● WHAT YOU NEED TO DO: An exact transcription is needed, beginning at the line with "(219, 169) = (169, 328): none" and ending at the last line of the listing, with pictures left out and nothing else added.
GIVEN RECORDS: Begin
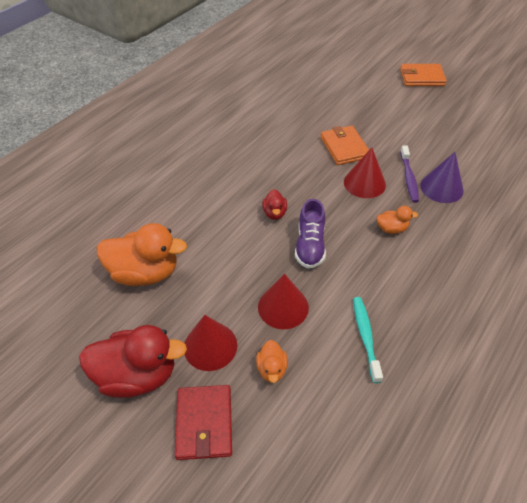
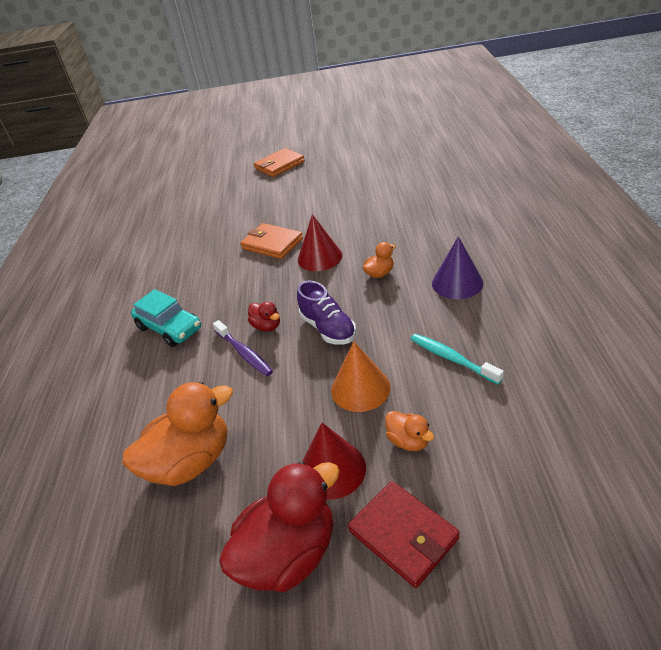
camera: 35 degrees left, 10 degrees down
(219, 169) = (169, 328): none -> turquoise car
(283, 307) = (360, 388): red cone -> orange cone
(409, 178) = (351, 233): purple toothbrush -> purple toothbrush (244, 353)
(441, 188) = (383, 224): purple cone -> purple cone (457, 283)

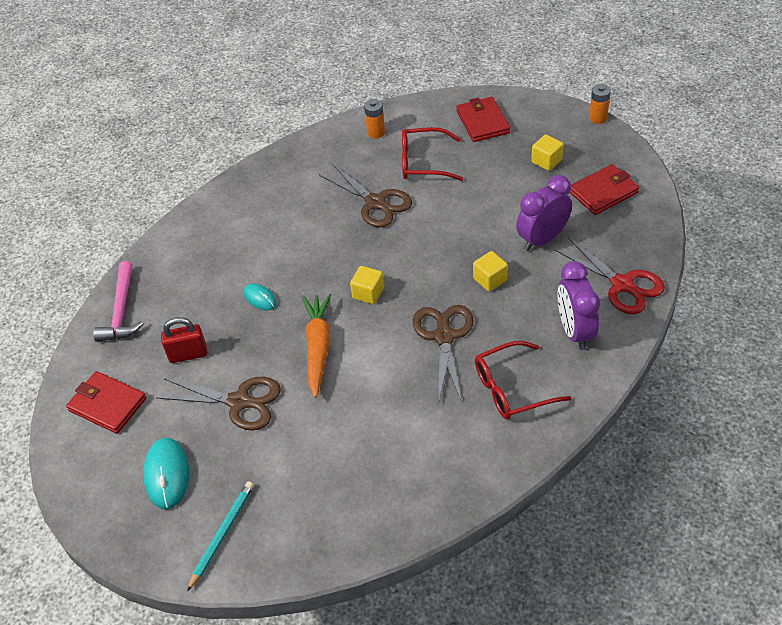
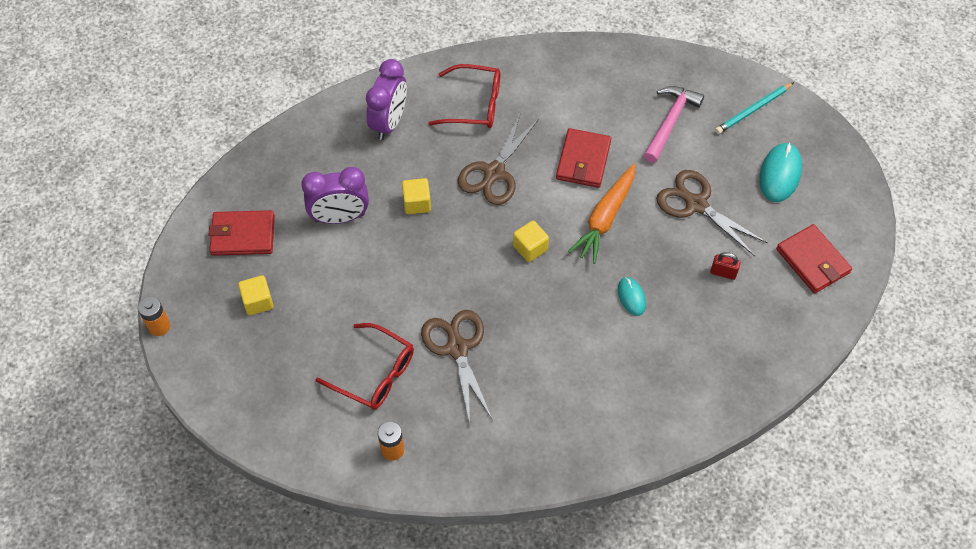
camera: 155 degrees left, 10 degrees up
(121, 311) = (771, 356): pink hammer -> pink hammer (670, 122)
(188, 354) = (723, 273): red padlock -> red padlock, size x0.66
(482, 122) = (272, 394): red wallet -> red wallet (583, 160)
(622, 284) = (316, 140): red scissors -> none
GIVEN RECORDS: End
● THE ANSWER:
(219, 169) = (169, 328): none -> turquoise car
(283, 307) = (360, 388): red cone -> orange cone
(409, 178) = (351, 233): purple toothbrush -> purple toothbrush (244, 353)
(441, 188) = (383, 224): purple cone -> purple cone (457, 283)

camera: 155 degrees left, 10 degrees up
(121, 311) = (771, 356): pink hammer -> pink hammer (670, 122)
(188, 354) = (723, 273): red padlock -> red padlock, size x0.66
(482, 122) = (272, 394): red wallet -> red wallet (583, 160)
(622, 284) = (316, 140): red scissors -> none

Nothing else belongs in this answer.